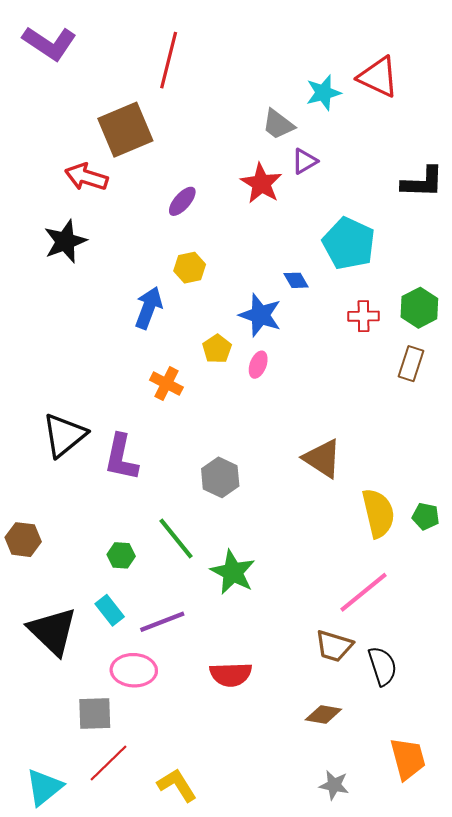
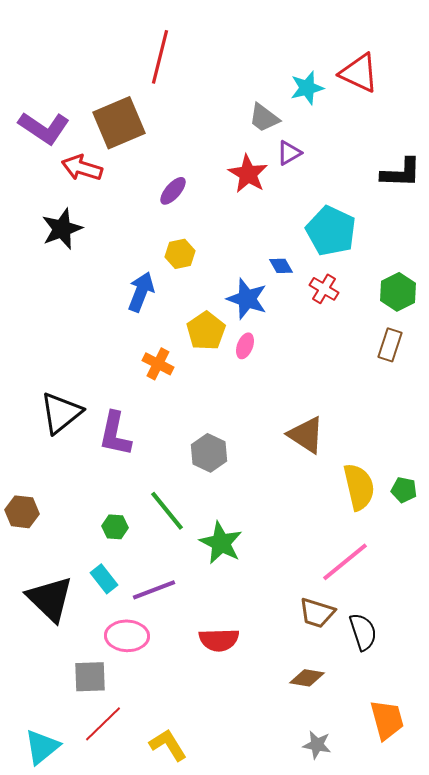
purple L-shape: (49, 43) -> (44, 128), moved
red cross: (364, 316) -> (324, 289), moved, turned 32
yellow pentagon: (217, 349) -> (206, 331), size x1.4

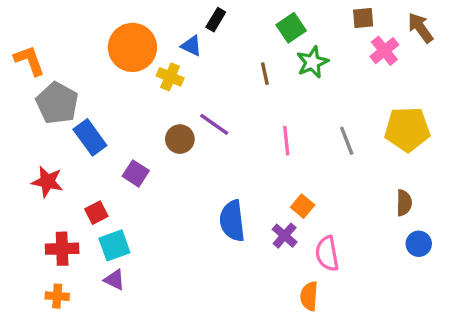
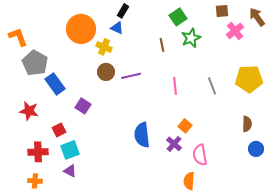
black rectangle: (216, 20) -> (123, 11), moved
purple line: (214, 124) -> (131, 76), turned -48
brown circle: (180, 139) -> (106, 72), moved

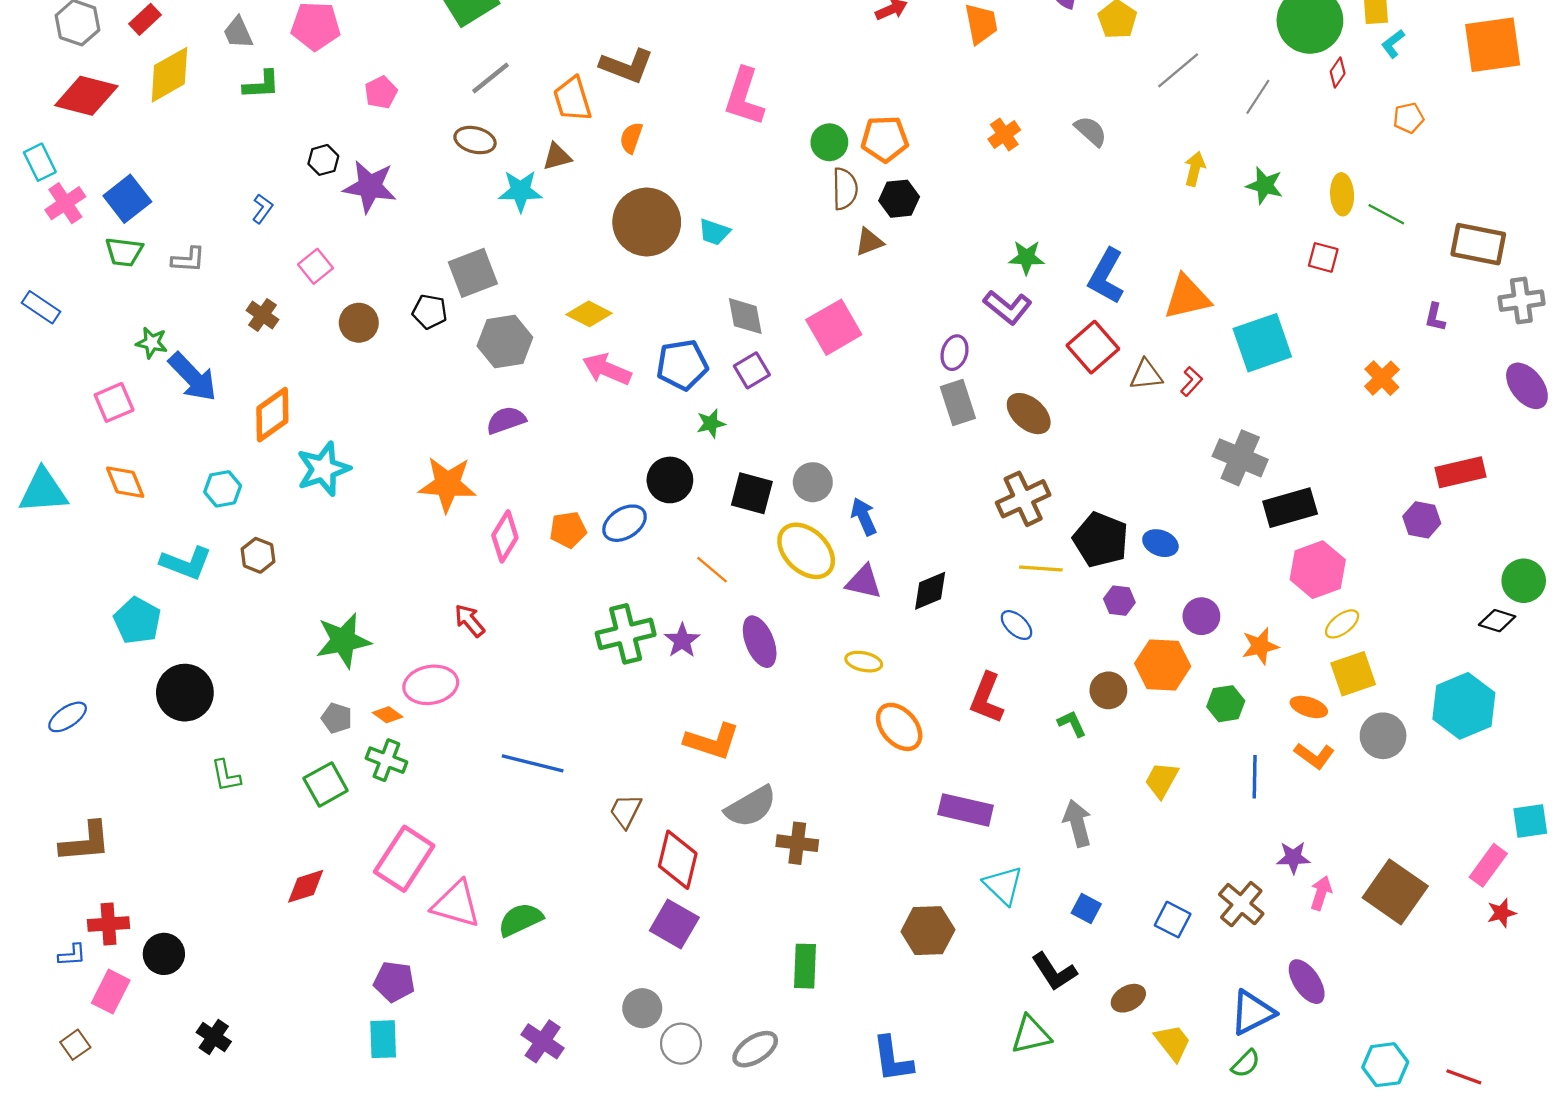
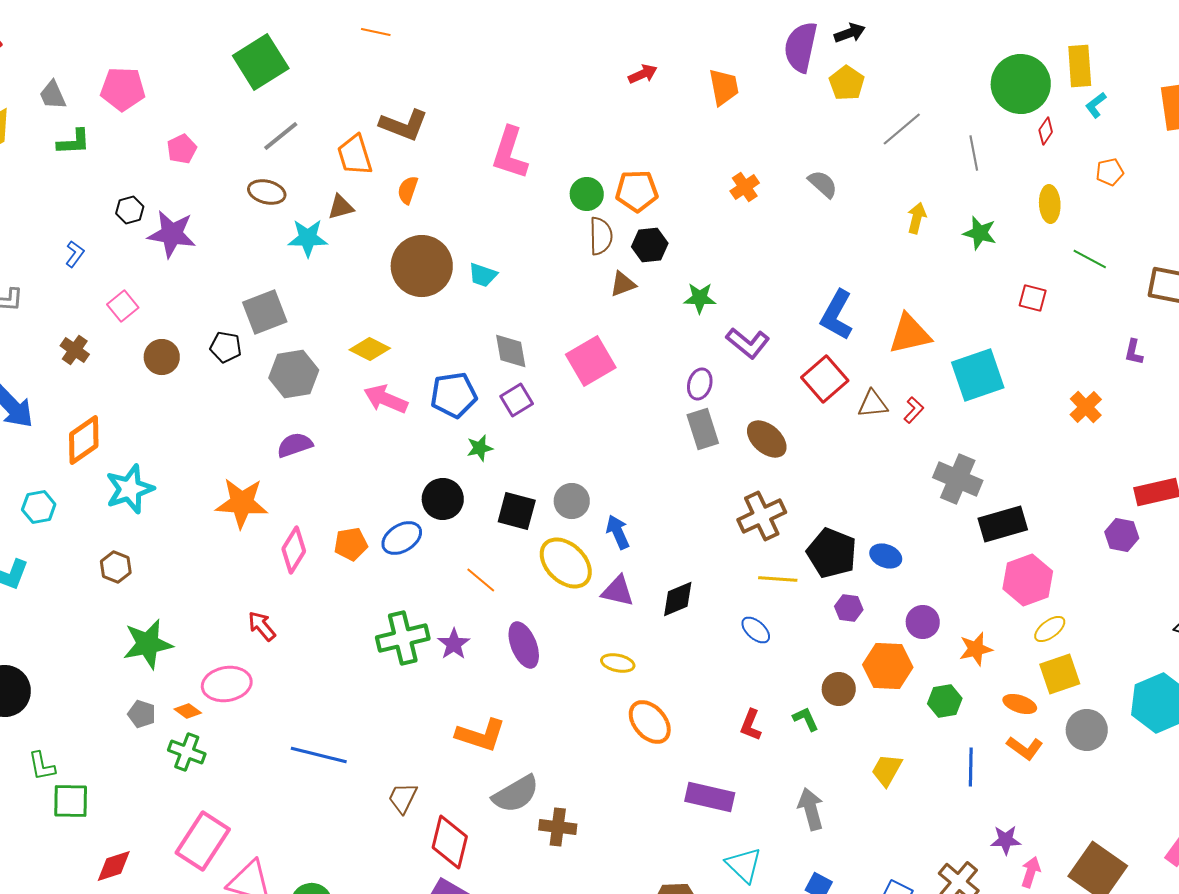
gray line: (1258, 97) -> (974, 153), turned -44
yellow ellipse: (1342, 194) -> (1050, 204), moved
green star: (1026, 257) -> (700, 298), moved
brown hexagon: (258, 555) -> (116, 567), moved
red L-shape: (987, 698) -> (751, 725), moved, size x0.7
green square: (326, 784) -> (71, 801), moved, turned 30

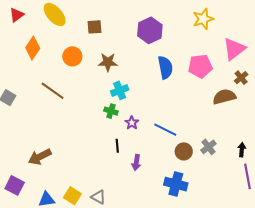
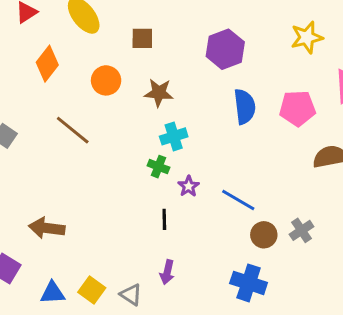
brown arrow: (40, 157) -> (47, 228), turned 30
purple arrow: (136, 163) -> (167, 272), moved

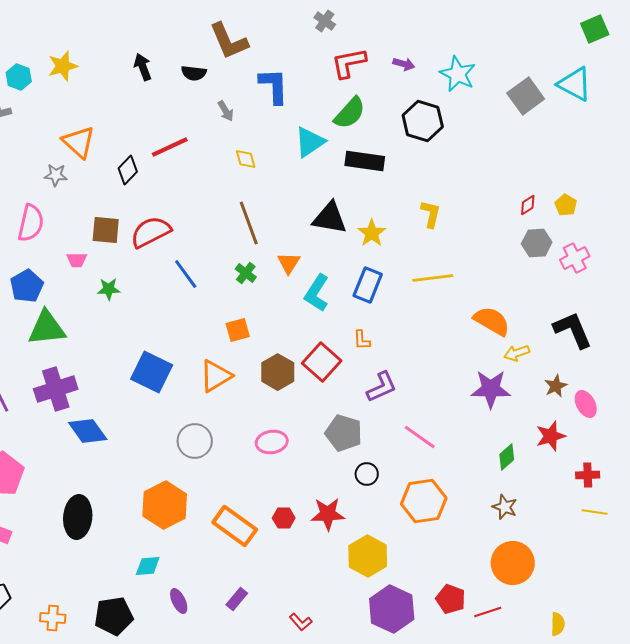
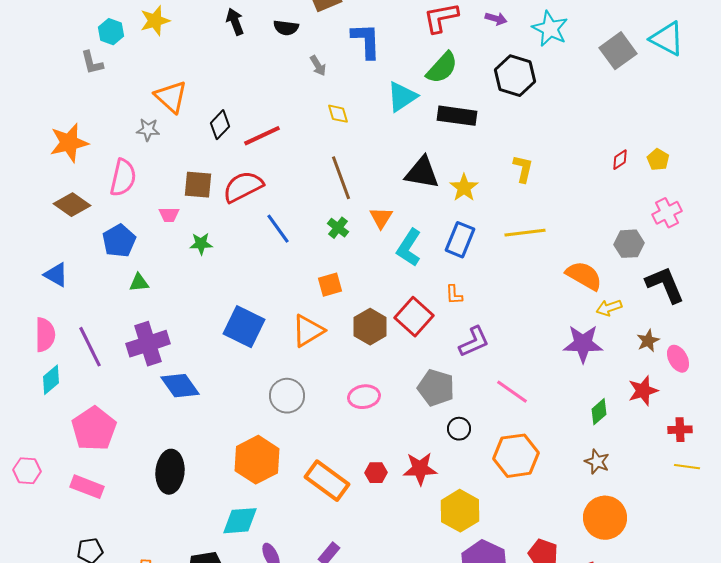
red line: (170, 147) -> (262, 136), moved
gray hexagon: (537, 243) -> (629, 244), moved
green triangle: (47, 328) -> (139, 283), size x0.5
cyan diamond: (148, 566) -> (240, 521), size x1.4

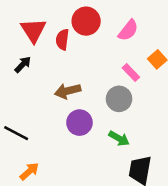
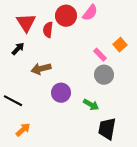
pink semicircle: (128, 30) -> (90, 13), moved
brown arrow: (68, 91) -> (41, 69), moved
gray circle: (119, 99) -> (104, 75), moved

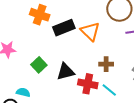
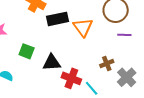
brown cross: (106, 64) -> (107, 64), moved, turned -32
green square: (39, 65) -> (27, 51), turned -35

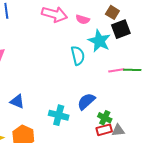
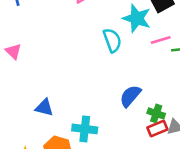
pink line: (116, 70) -> (161, 40), moved
cyan cross: (59, 115) -> (85, 129), moved

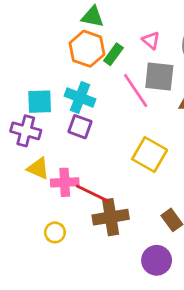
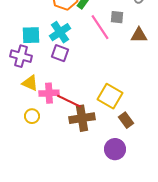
gray square: (159, 77) -> (117, 17), size x0.6
cyan cross: (80, 97) -> (60, 32), turned 35
yellow square: (150, 155) -> (110, 96), moved
yellow circle: (55, 232) -> (32, 116), moved

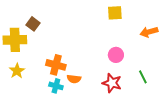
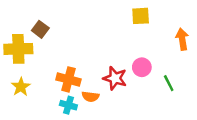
orange arrow: (149, 32) -> (182, 39), turned 96
green line: (143, 77) -> (169, 83), moved
red star: (112, 83) -> (115, 78), moved

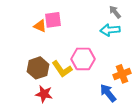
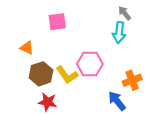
orange triangle: (40, 26) -> (27, 48), moved
cyan arrow: (110, 30) -> (119, 33), turned -78

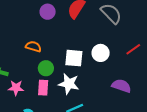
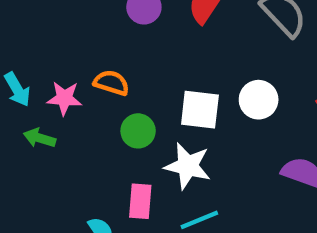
pink star: (16, 88) -> (64, 98), moved
pink rectangle: (43, 88) -> (140, 201), moved

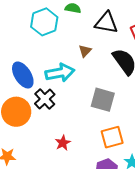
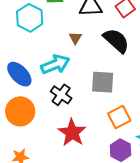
black cross: (45, 99) -> (61, 95), moved
red star: (63, 143) -> (72, 133), size x1.8

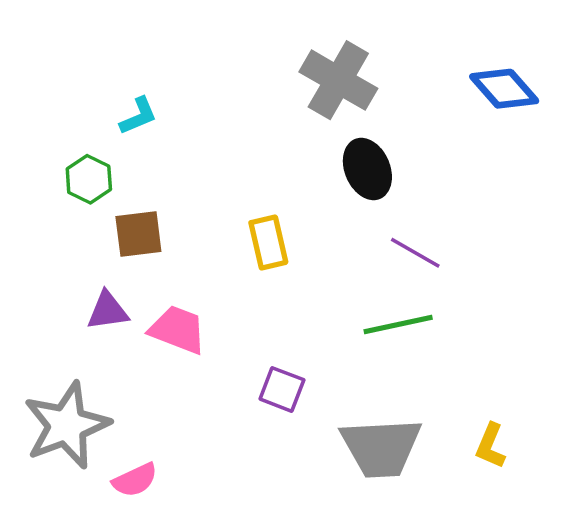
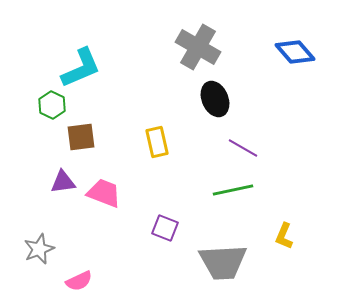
cyan L-shape: (138, 116) -> (81, 68), size x1.8
gray star: (67, 425) -> (39, 249), size x0.6
yellow L-shape: (490, 446) -> (284, 236), moved

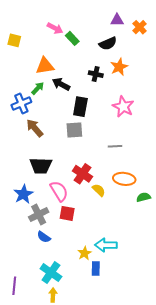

----------

WHAT YOU SHOULD DO:
Return each record above as it stands. Pictures stay out.

WRITTEN ANSWER:
purple L-shape: (49, 43) -> (44, 128), moved
red cross: (364, 316) -> (324, 289), moved, turned 32
yellow pentagon: (217, 349) -> (206, 331), size x1.4

black rectangle: (216, 20) -> (123, 11), moved
purple line: (214, 124) -> (131, 76), turned -48
brown circle: (180, 139) -> (106, 72), moved

gray line: (1258, 97) -> (974, 153), turned -44
yellow ellipse: (1342, 194) -> (1050, 204), moved
green star: (1026, 257) -> (700, 298), moved
brown hexagon: (258, 555) -> (116, 567), moved
red L-shape: (987, 698) -> (751, 725), moved, size x0.7
green square: (326, 784) -> (71, 801), moved, turned 30

brown arrow: (40, 157) -> (47, 228), turned 30
purple arrow: (136, 163) -> (167, 272), moved

red line: (170, 147) -> (262, 136), moved
gray hexagon: (537, 243) -> (629, 244), moved
green triangle: (47, 328) -> (139, 283), size x0.5
cyan diamond: (148, 566) -> (240, 521), size x1.4

pink semicircle: (128, 30) -> (90, 13), moved
brown arrow: (68, 91) -> (41, 69), moved
gray circle: (119, 99) -> (104, 75), moved

brown cross: (106, 64) -> (107, 64), moved, turned -32
green square: (39, 65) -> (27, 51), turned -35

pink line: (116, 70) -> (161, 40), moved
cyan cross: (59, 115) -> (85, 129), moved

gray square: (159, 77) -> (117, 17), size x0.6
cyan cross: (80, 97) -> (60, 32), turned 35
yellow square: (150, 155) -> (110, 96), moved
yellow circle: (55, 232) -> (32, 116), moved

orange arrow: (149, 32) -> (182, 39), turned 96
green line: (143, 77) -> (169, 83), moved
red star: (112, 83) -> (115, 78), moved

orange triangle: (40, 26) -> (27, 48), moved
cyan arrow: (110, 30) -> (119, 33), turned -78

pink star: (16, 88) -> (64, 98), moved
pink rectangle: (43, 88) -> (140, 201), moved

black cross: (45, 99) -> (61, 95), moved
red star: (63, 143) -> (72, 133), size x1.8

cyan L-shape: (138, 116) -> (81, 68), size x1.8
gray star: (67, 425) -> (39, 249), size x0.6
yellow L-shape: (490, 446) -> (284, 236), moved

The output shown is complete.